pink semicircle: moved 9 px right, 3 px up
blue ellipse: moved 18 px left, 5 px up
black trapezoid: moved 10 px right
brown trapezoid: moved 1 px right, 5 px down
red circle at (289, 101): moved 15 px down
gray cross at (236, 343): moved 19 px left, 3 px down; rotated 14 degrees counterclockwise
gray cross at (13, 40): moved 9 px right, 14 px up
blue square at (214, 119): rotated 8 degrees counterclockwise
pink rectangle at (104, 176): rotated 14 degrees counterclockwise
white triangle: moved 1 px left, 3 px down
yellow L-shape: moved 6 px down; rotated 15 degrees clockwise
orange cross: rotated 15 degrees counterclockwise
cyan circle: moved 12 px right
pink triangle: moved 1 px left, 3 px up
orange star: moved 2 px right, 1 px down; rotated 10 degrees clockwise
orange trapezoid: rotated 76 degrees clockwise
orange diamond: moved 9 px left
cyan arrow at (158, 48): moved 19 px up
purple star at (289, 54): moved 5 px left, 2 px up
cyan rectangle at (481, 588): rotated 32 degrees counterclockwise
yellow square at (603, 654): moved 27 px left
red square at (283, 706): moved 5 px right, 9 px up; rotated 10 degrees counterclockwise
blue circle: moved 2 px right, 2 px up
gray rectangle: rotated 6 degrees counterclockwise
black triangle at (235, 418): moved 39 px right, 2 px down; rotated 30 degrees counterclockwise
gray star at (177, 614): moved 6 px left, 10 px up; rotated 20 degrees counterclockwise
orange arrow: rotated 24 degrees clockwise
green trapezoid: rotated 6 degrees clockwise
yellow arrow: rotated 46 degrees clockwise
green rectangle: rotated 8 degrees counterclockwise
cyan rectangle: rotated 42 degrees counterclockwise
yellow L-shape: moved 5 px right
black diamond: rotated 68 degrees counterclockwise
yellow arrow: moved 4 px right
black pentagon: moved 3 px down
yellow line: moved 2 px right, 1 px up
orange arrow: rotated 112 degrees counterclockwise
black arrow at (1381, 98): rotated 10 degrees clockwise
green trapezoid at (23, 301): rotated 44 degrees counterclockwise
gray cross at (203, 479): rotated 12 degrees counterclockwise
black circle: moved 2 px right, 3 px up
■ ■ ■
Ejercicio propuesto: Pasa todas las líneas de las entradas de arriba a una tabla en Markdown con dos columnas: «Núm», con el número de fila, y «Contenido», con la línea correspondiente. Omite las líneas en blanco.

Solución del problema:
| Núm | Contenido |
|---|---|
| 1 | pink semicircle: moved 9 px right, 3 px up |
| 2 | blue ellipse: moved 18 px left, 5 px up |
| 3 | black trapezoid: moved 10 px right |
| 4 | brown trapezoid: moved 1 px right, 5 px down |
| 5 | red circle at (289, 101): moved 15 px down |
| 6 | gray cross at (236, 343): moved 19 px left, 3 px down; rotated 14 degrees counterclockwise |
| 7 | gray cross at (13, 40): moved 9 px right, 14 px up |
| 8 | blue square at (214, 119): rotated 8 degrees counterclockwise |
| 9 | pink rectangle at (104, 176): rotated 14 degrees counterclockwise |
| 10 | white triangle: moved 1 px left, 3 px down |
| 11 | yellow L-shape: moved 6 px down; rotated 15 degrees clockwise |
| 12 | orange cross: rotated 15 degrees counterclockwise |
| 13 | cyan circle: moved 12 px right |
| 14 | pink triangle: moved 1 px left, 3 px up |
| 15 | orange star: moved 2 px right, 1 px down; rotated 10 degrees clockwise |
| 16 | orange trapezoid: rotated 76 degrees clockwise |
| 17 | orange diamond: moved 9 px left |
| 18 | cyan arrow at (158, 48): moved 19 px up |
| 19 | purple star at (289, 54): moved 5 px left, 2 px up |
| 20 | cyan rectangle at (481, 588): rotated 32 degrees counterclockwise |
| 21 | yellow square at (603, 654): moved 27 px left |
| 22 | red square at (283, 706): moved 5 px right, 9 px up; rotated 10 degrees counterclockwise |
| 23 | blue circle: moved 2 px right, 2 px up |
| 24 | gray rectangle: rotated 6 degrees counterclockwise |
| 25 | black triangle at (235, 418): moved 39 px right, 2 px down; rotated 30 degrees counterclockwise |
| 26 | gray star at (177, 614): moved 6 px left, 10 px up; rotated 20 degrees counterclockwise |
| 27 | orange arrow: rotated 24 degrees clockwise |
| 28 | green trapezoid: rotated 6 degrees clockwise |
| 29 | yellow arrow: rotated 46 degrees clockwise |
| 30 | green rectangle: rotated 8 degrees counterclockwise |
| 31 | cyan rectangle: rotated 42 degrees counterclockwise |
| 32 | yellow L-shape: moved 5 px right |
| 33 | black diamond: rotated 68 degrees counterclockwise |
| 34 | yellow arrow: moved 4 px right |
| 35 | black pentagon: moved 3 px down |
| 36 | yellow line: moved 2 px right, 1 px up |
| 37 | orange arrow: rotated 112 degrees counterclockwise |
| 38 | black arrow at (1381, 98): rotated 10 degrees clockwise |
| 39 | green trapezoid at (23, 301): rotated 44 degrees counterclockwise |
| 40 | gray cross at (203, 479): rotated 12 degrees counterclockwise |
| 41 | black circle: moved 2 px right, 3 px up |